— PROVIDED RECORDS —
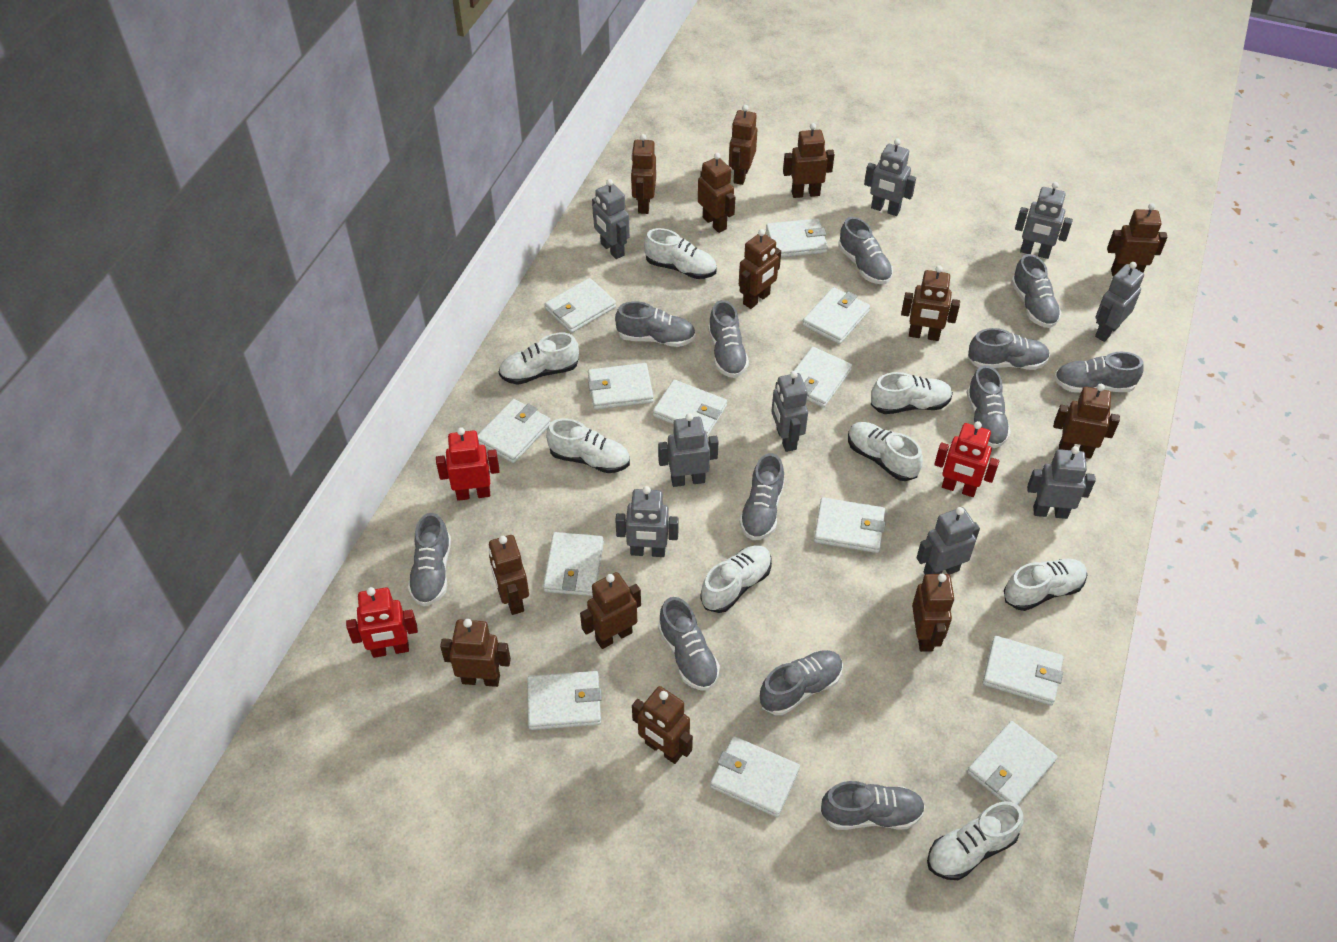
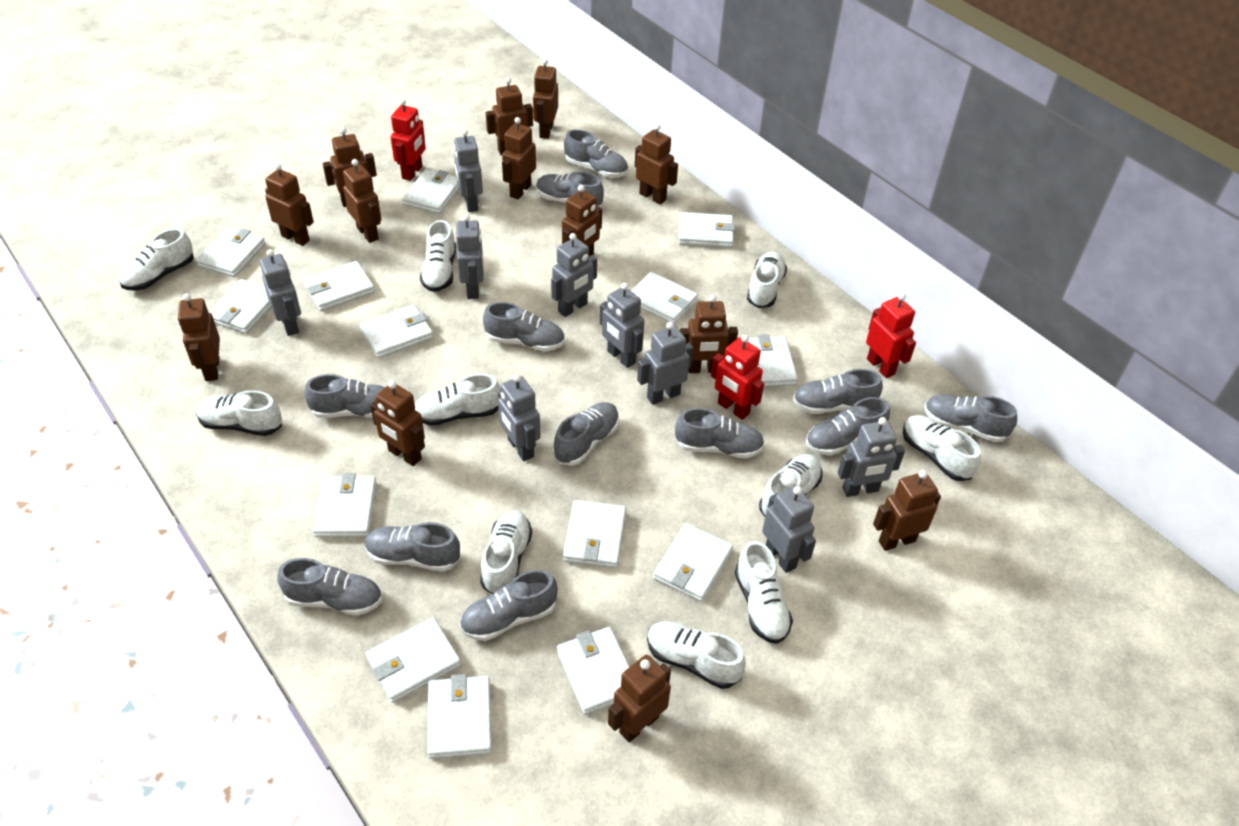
white shoe: 8 -> 10
white wallet: 13 -> 14

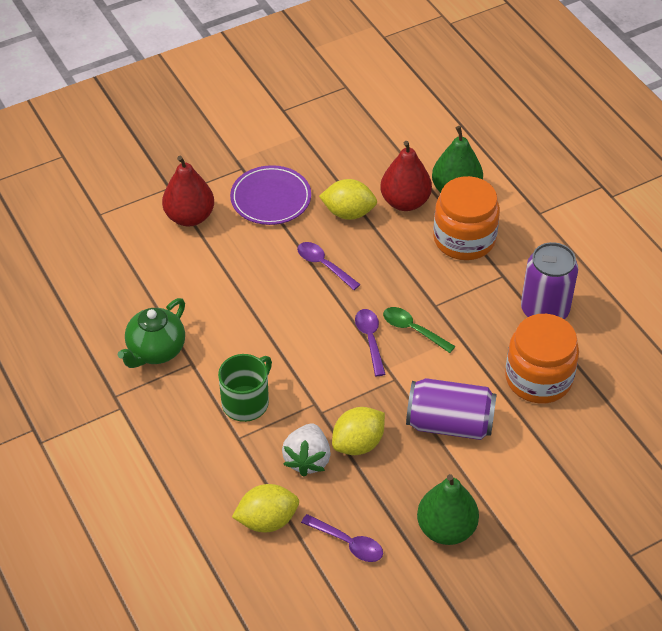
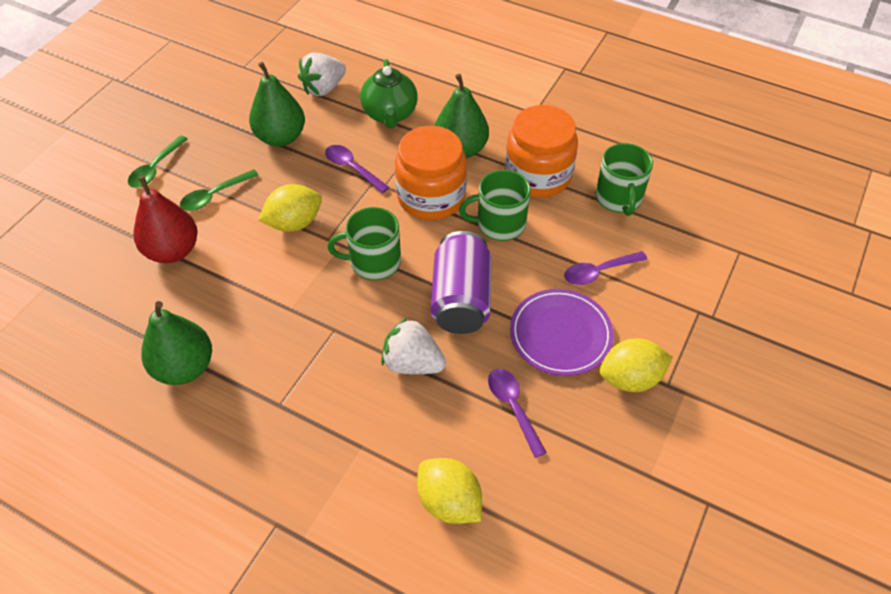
green mug: 1 -> 3
green pear: 2 -> 3
green spoon: 1 -> 2
purple can: 2 -> 1
red pear: 2 -> 1
white strawberry: 1 -> 2

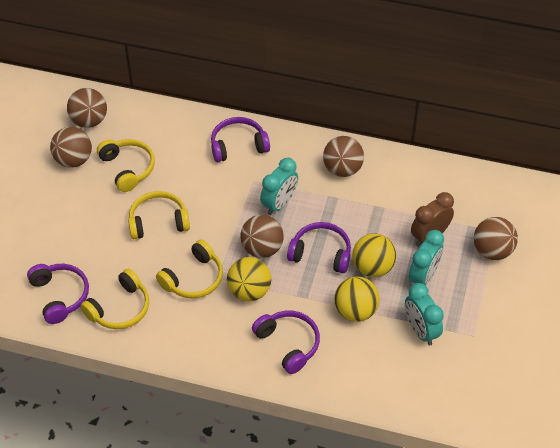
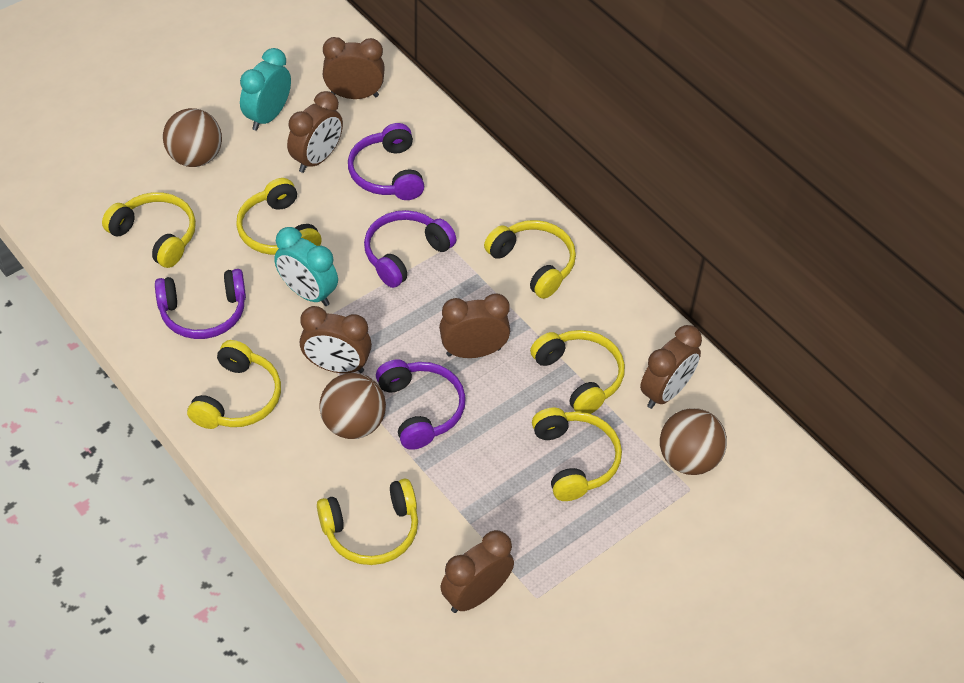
brown ball: 5 -> 3
brown clock: 1 -> 6
turquoise clock: 3 -> 2
yellow ball: 3 -> 0
yellow headphones: 4 -> 7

— TASK STATEMENT —
Copy out exactly the lines running from the line with "brown ball: 5 -> 3" to the end of the records, inclusive.

— WRITTEN ANSWER —
brown ball: 5 -> 3
brown clock: 1 -> 6
turquoise clock: 3 -> 2
yellow ball: 3 -> 0
yellow headphones: 4 -> 7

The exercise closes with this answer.